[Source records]
***
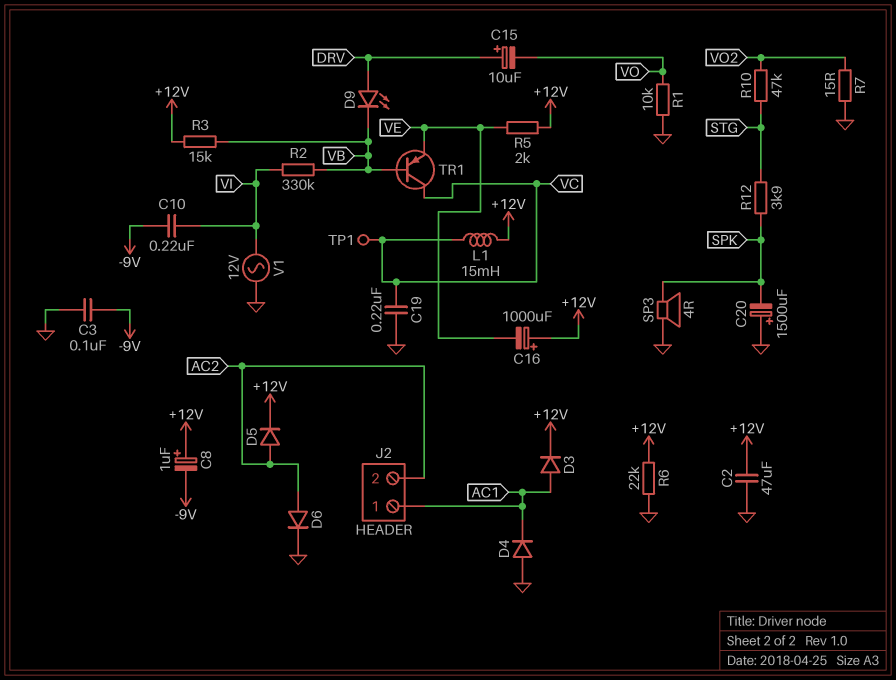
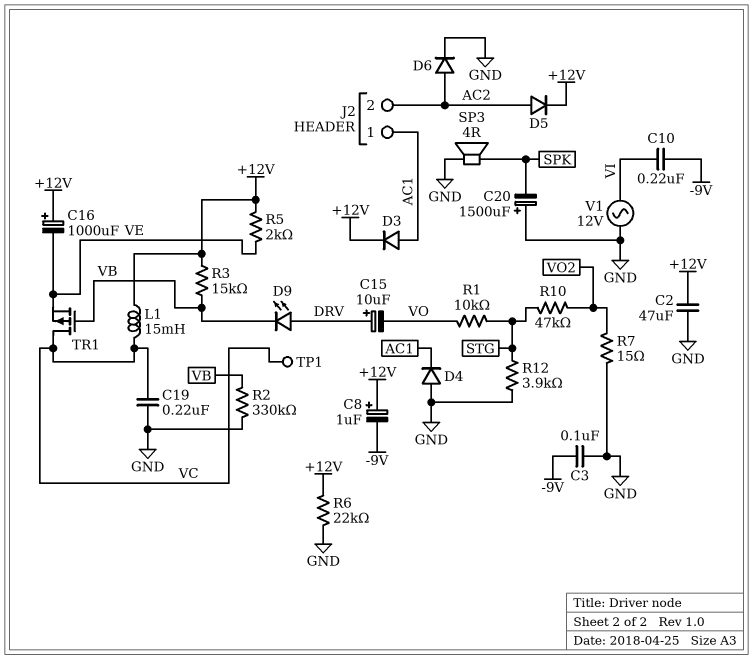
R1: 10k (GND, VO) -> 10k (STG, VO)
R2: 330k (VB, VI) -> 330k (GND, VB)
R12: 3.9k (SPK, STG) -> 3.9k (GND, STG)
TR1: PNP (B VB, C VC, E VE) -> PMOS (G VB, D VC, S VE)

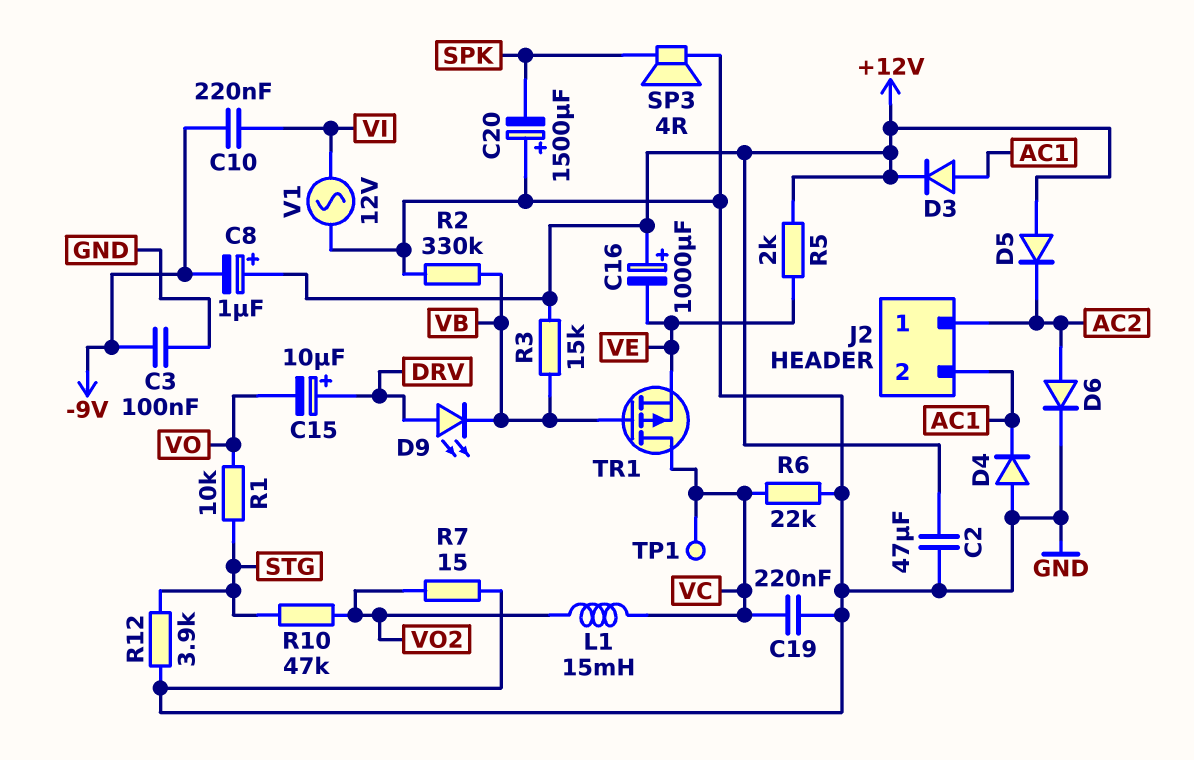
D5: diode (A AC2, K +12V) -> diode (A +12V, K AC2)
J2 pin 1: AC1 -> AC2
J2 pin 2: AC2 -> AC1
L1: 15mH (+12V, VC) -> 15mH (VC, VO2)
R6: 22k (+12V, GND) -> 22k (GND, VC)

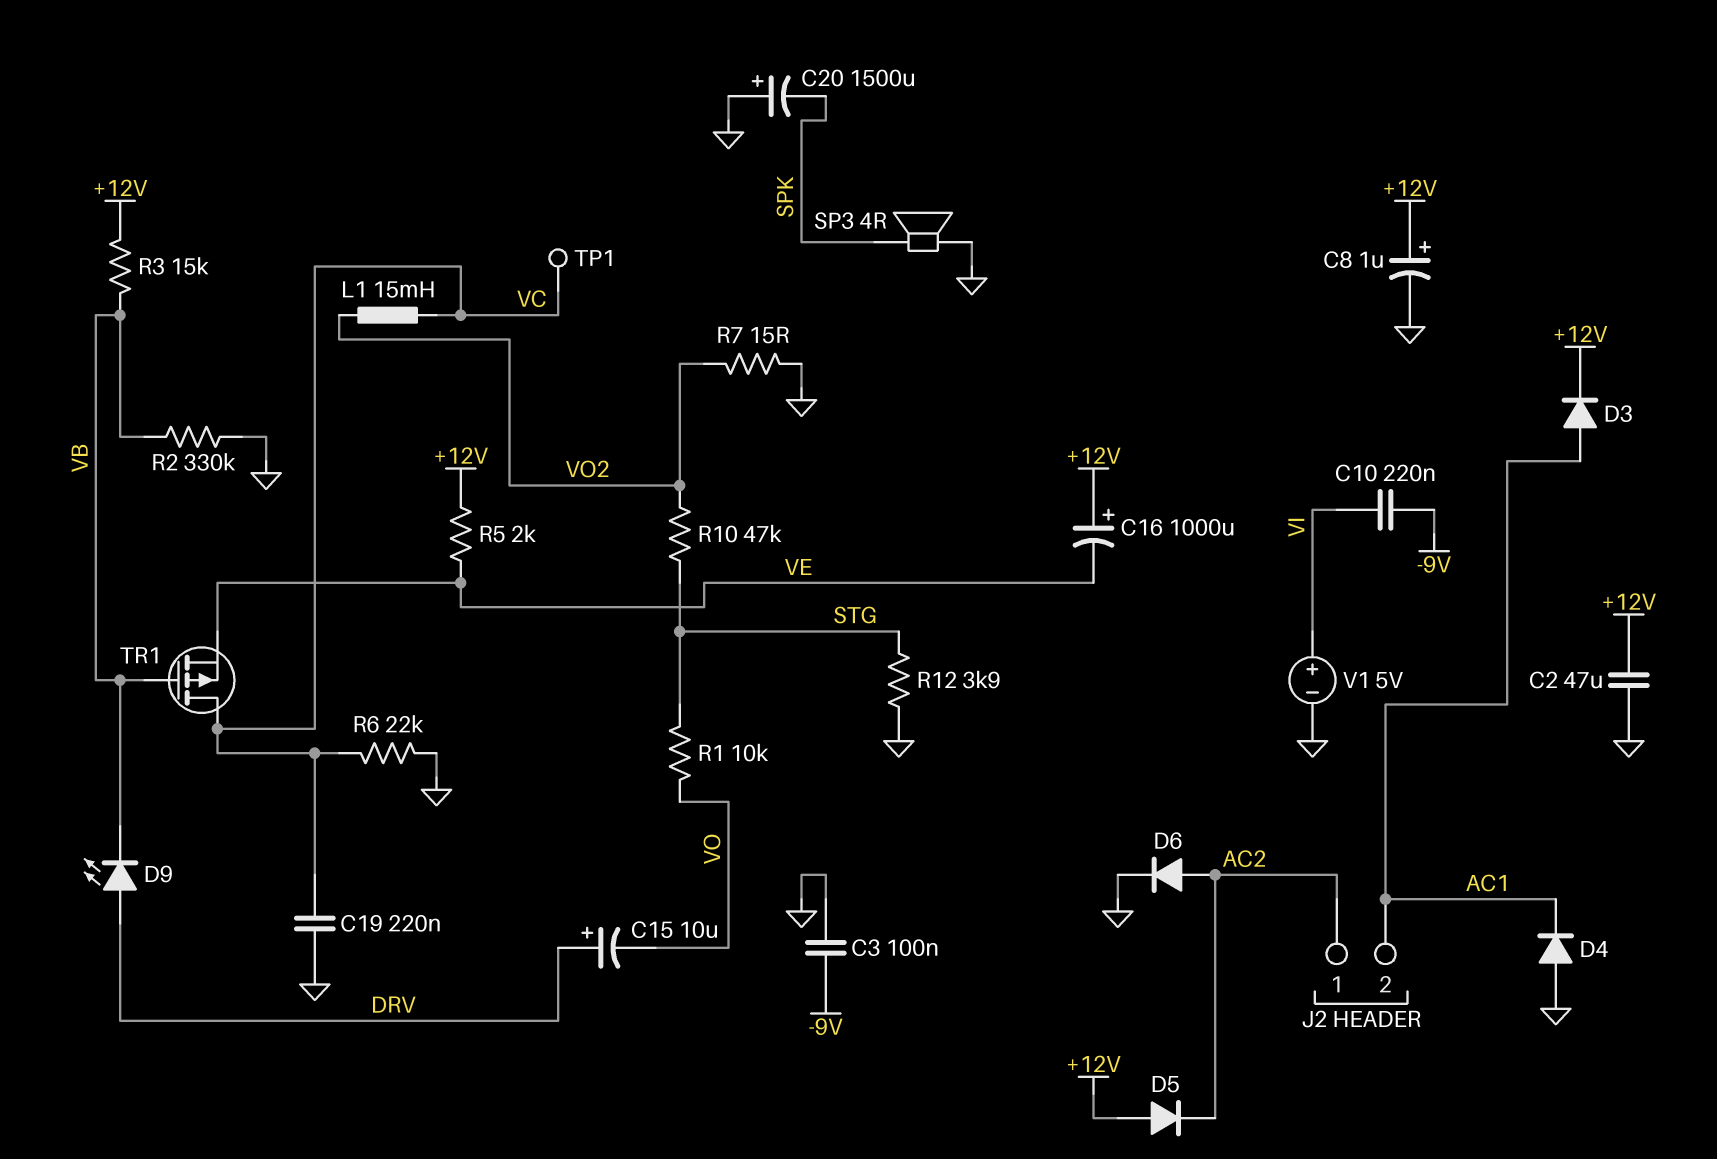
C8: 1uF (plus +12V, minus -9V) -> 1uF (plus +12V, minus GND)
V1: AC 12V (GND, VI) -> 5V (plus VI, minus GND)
***
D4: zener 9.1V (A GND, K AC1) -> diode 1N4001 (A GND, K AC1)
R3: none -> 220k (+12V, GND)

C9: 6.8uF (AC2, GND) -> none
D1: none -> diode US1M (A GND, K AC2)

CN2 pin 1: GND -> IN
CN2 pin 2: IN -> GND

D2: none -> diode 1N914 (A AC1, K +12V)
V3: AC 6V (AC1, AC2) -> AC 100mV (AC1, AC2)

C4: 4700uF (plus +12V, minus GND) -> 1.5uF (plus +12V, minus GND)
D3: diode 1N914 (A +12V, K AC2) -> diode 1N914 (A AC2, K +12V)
***
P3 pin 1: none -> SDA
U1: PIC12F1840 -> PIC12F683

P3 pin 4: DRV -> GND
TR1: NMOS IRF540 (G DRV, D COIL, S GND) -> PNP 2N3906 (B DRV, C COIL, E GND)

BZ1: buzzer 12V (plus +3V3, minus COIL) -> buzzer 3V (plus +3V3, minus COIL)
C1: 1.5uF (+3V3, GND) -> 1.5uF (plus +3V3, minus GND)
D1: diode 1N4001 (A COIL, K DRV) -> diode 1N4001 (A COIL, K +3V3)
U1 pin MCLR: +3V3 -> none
***
Task details
If a line in the records contains "none", report it.

Expected answer
R3: none -> 220k (+12V, GND)
C9: 6.8uF (AC2, GND) -> none
D1: none -> diode US1M (A GND, K AC2)
D2: none -> diode 1N914 (A AC1, K +12V)
P3 pin 1: none -> SDA
U1 pin MCLR: +3V3 -> none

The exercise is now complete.